--- Work request ---
Reproduce the data below word for word, leaving the pictures out of your answer.

Top of Input records

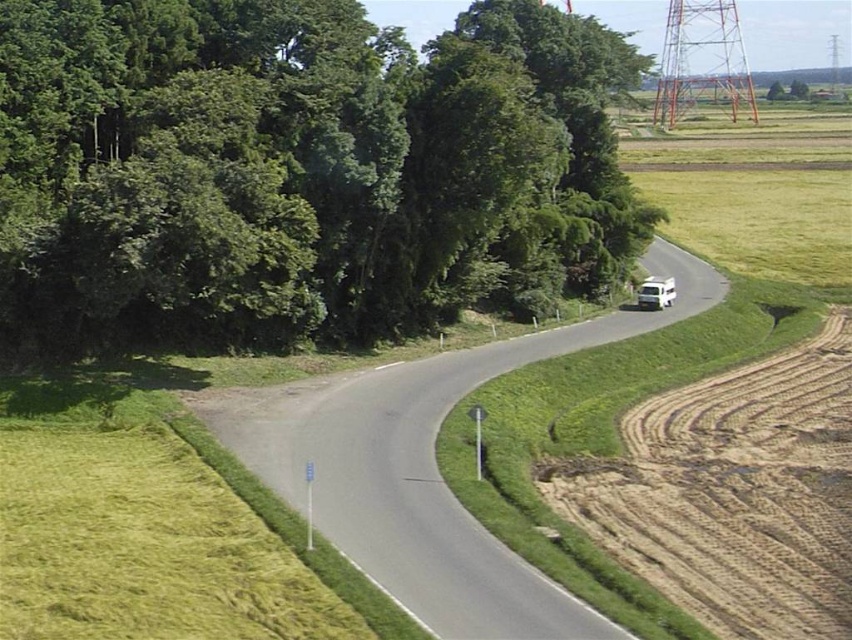
Who is more distant from viewer, (594,20) or (838,481)?

Positioned behind is point (594,20).

Consider the image. Does green leafy trees at upper left have a greater width compared to brown textured dirt track at right?

Yes.

In order to click on green leafy trees at upper left in this screenshot , I will do `click(297, 170)`.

Bottom of Input records

--- Reply ---
Who is more distant from viewer, (594,20) or (838,481)?

Positioned behind is point (594,20).

Consider the image. Does green leafy trees at upper left have a greater width compared to brown textured dirt track at right?

Yes.

In order to click on green leafy trees at upper left in this screenshot , I will do `click(297, 170)`.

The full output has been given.